Exercise brief
Collect every line of the records below that contains the word "plate".

Material for this exercise
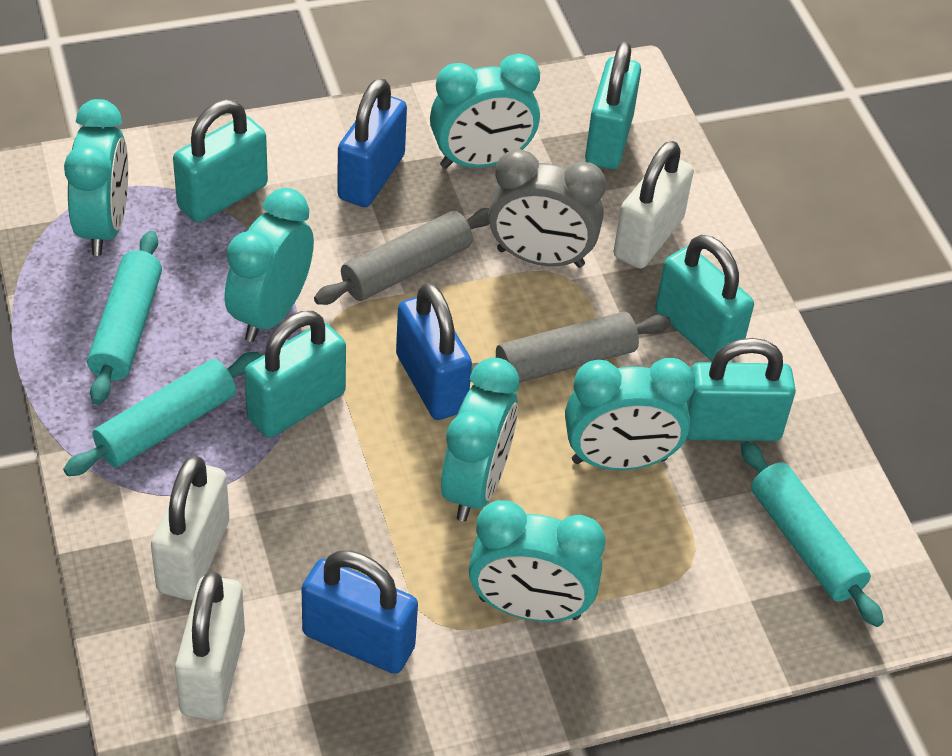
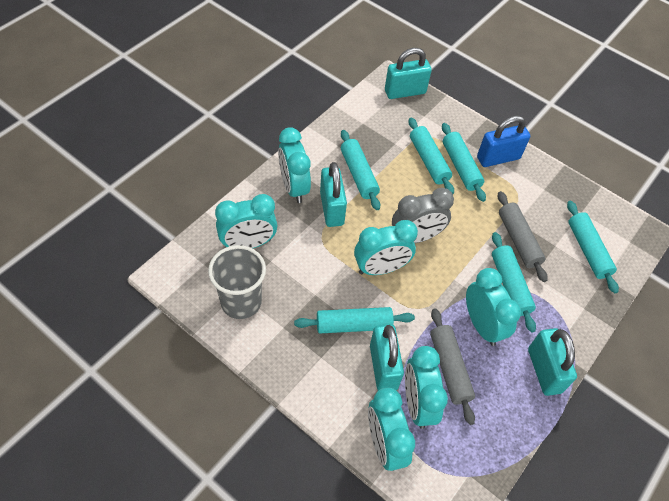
blue padlock: [302,551,418,674] [337,78,407,207] [396,283,472,420] = 3 -> [477,115,530,167] = 1
grey cup: none = 0 -> [208,245,266,319] = 1
turquoise padlock: [173,100,268,223] [244,311,346,438] [585,42,641,169] [655,235,754,361] [687,338,796,441] = 5 -> [320,162,347,227] [370,324,404,391] [385,48,432,99] [528,328,577,396] = 4
turquoise rolling pin: [63,352,261,476] [87,231,162,405] [741,441,884,627] = 3 -> [294,307,415,333] [341,130,380,210] [408,118,454,194] [442,123,486,202] [492,232,536,333] [567,201,619,293] = 6
white padlock: [151,455,229,600] [175,572,245,720] [614,141,694,269] = 3 -> none = 0

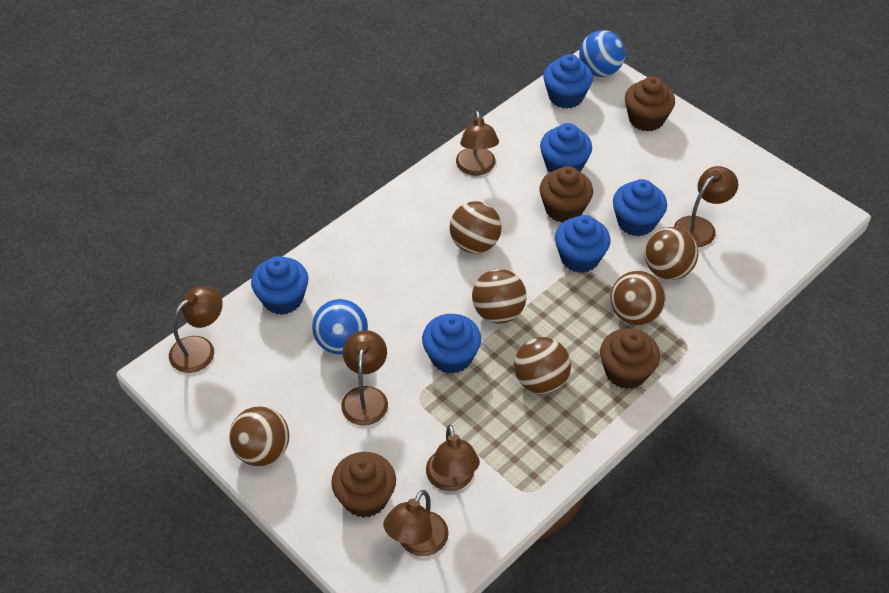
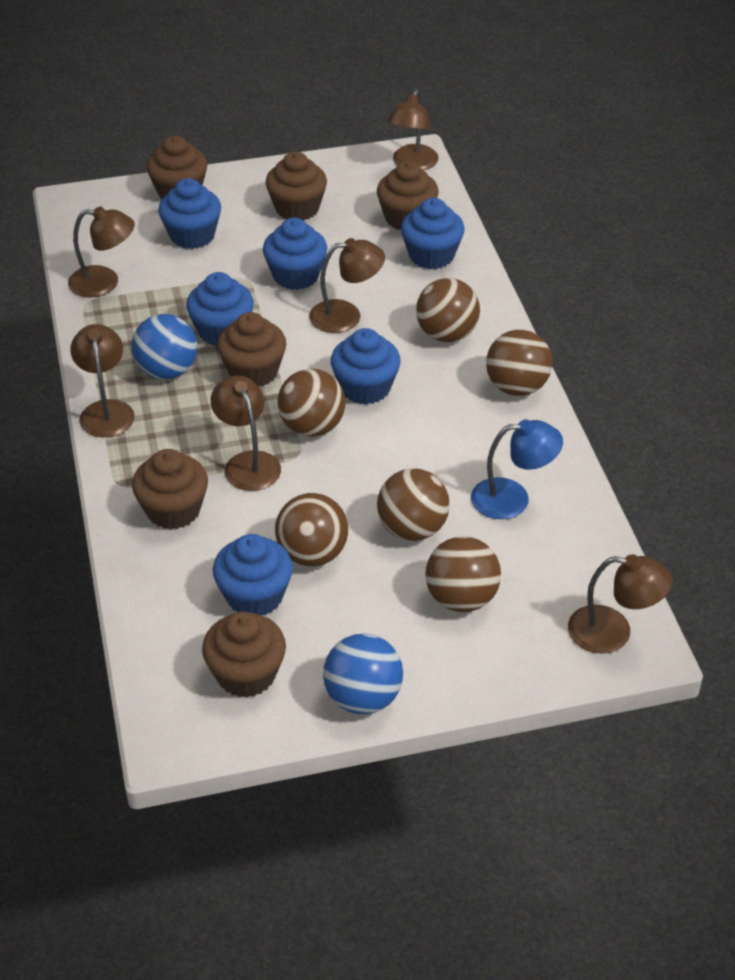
blue lamp: none = 0 -> [471,419,563,519] = 1
brown cupcake: [331,452,396,518] [539,166,593,223] [600,328,660,389] [625,76,675,132] = 4 -> [132,449,208,530] [146,136,207,199] [202,612,286,698] [217,312,286,387] [266,152,327,221] [377,161,439,230] = 6

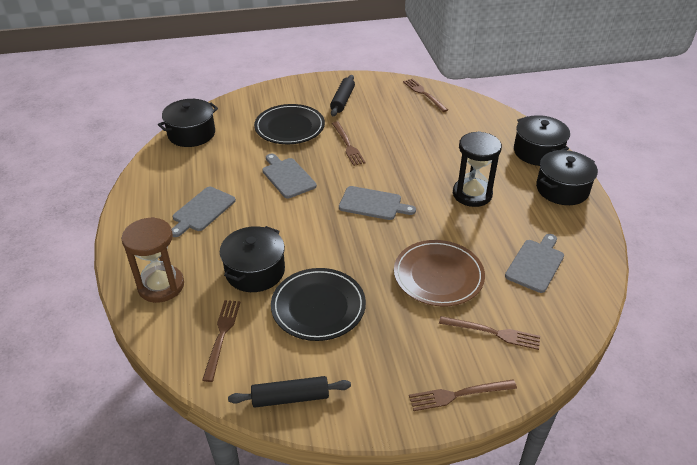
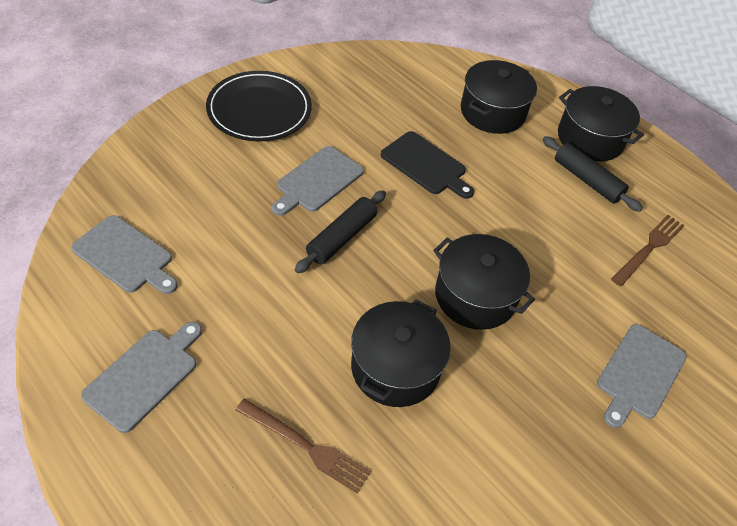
black cutting board: none = 0 -> [381,131,474,199] = 1
black hourglass: [453,131,502,207] = 1 -> none = 0
black plate: [254,104,325,144] [271,268,366,341] = 2 -> [206,71,312,141] = 1
brown fork: [202,300,240,382] [332,121,366,166] [403,79,448,112] [409,379,517,411] [439,316,540,350] = 5 -> [236,398,371,494] [611,215,685,286] = 2
brown hourglass: [122,217,184,303] = 1 -> none = 0
brown plate: [394,240,485,307] = 1 -> none = 0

Solution for this task
black plate: [254,104,325,144] [271,268,366,341] = 2 -> [206,71,312,141] = 1
brown plate: [394,240,485,307] = 1 -> none = 0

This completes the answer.